What is being asked:
Find every line below where the word "phone" occurs. Then say how many there are, giving only the number.

The data:
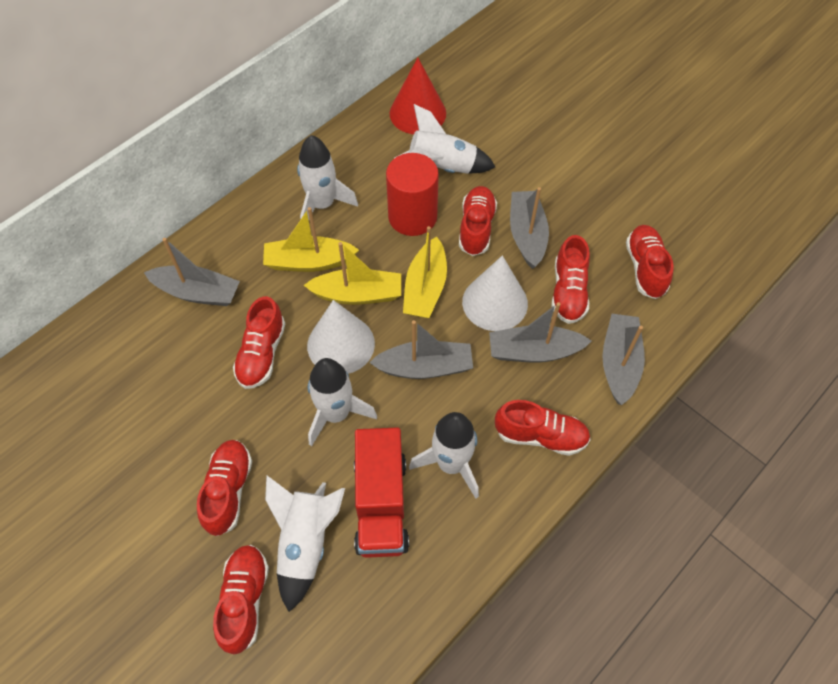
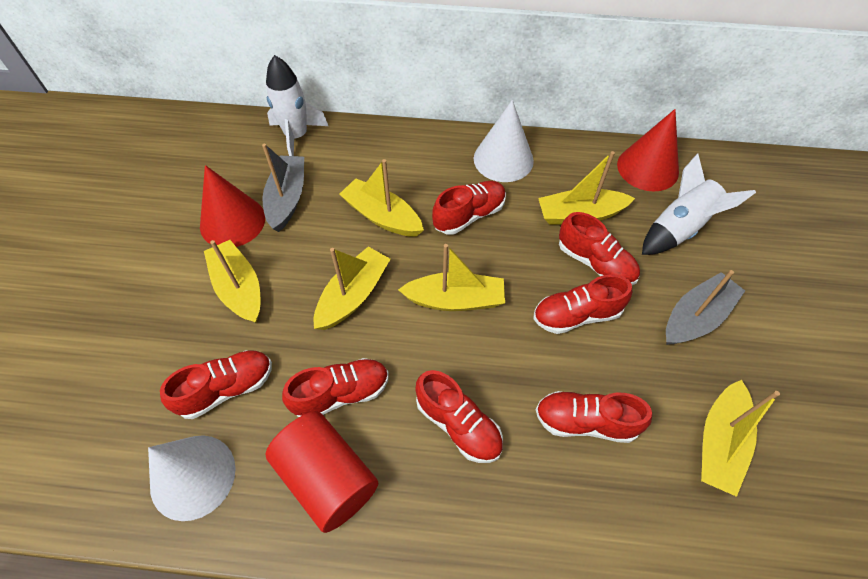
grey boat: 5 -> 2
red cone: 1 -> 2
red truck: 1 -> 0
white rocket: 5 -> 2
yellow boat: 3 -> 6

--

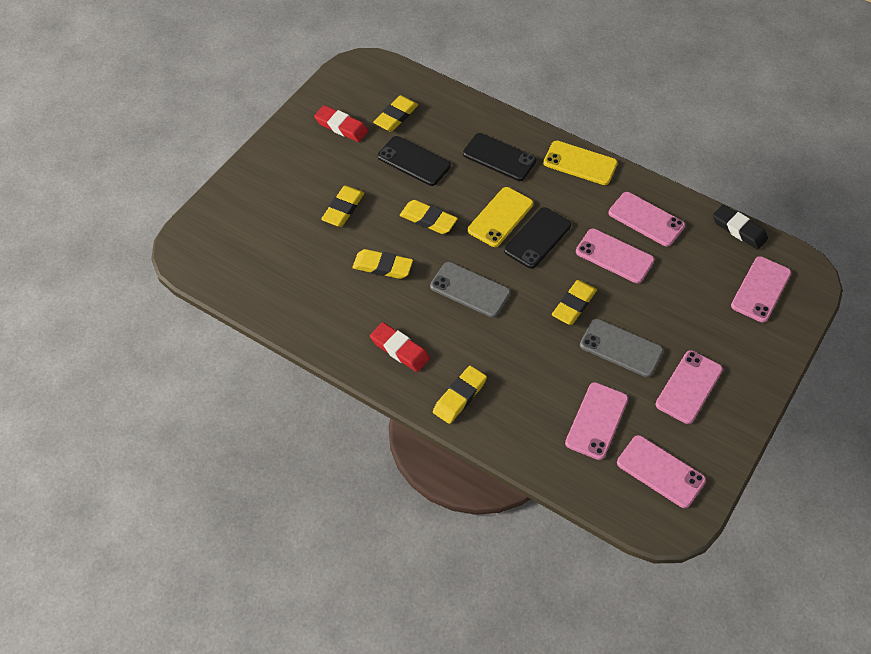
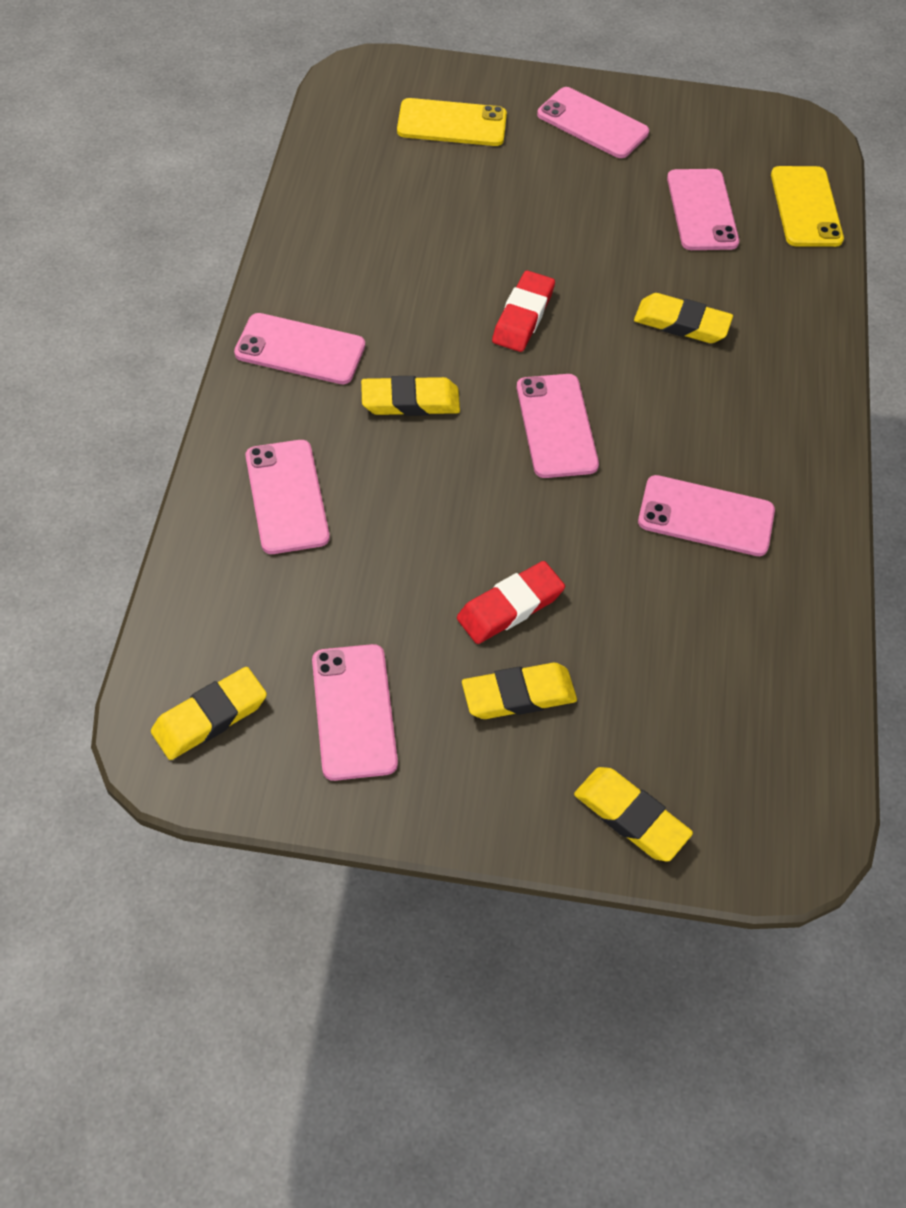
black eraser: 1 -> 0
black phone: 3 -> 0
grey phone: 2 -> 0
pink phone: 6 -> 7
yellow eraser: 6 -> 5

* * *

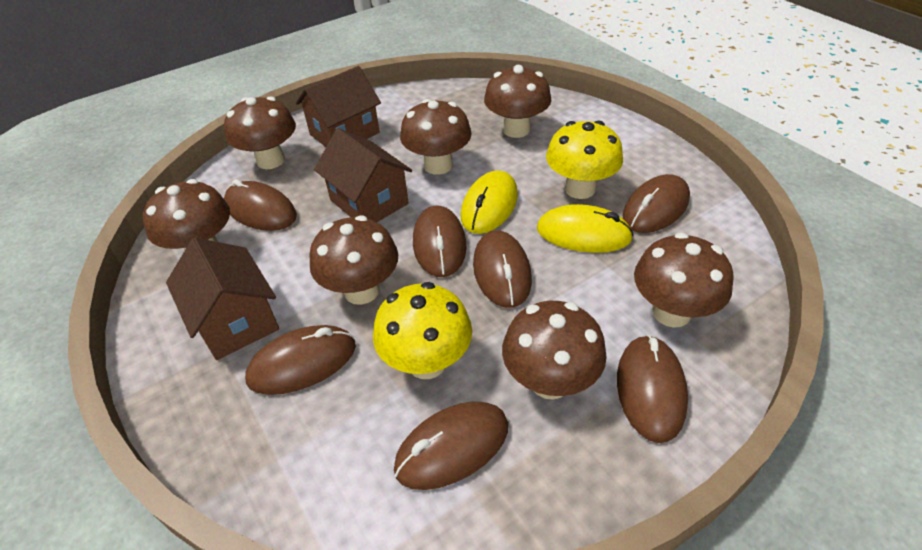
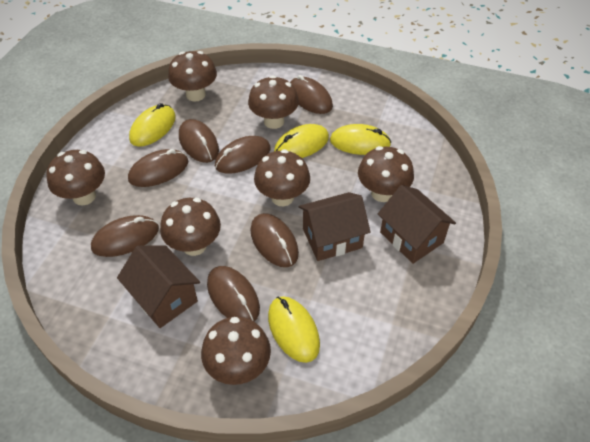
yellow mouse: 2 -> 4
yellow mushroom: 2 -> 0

Task solution:
3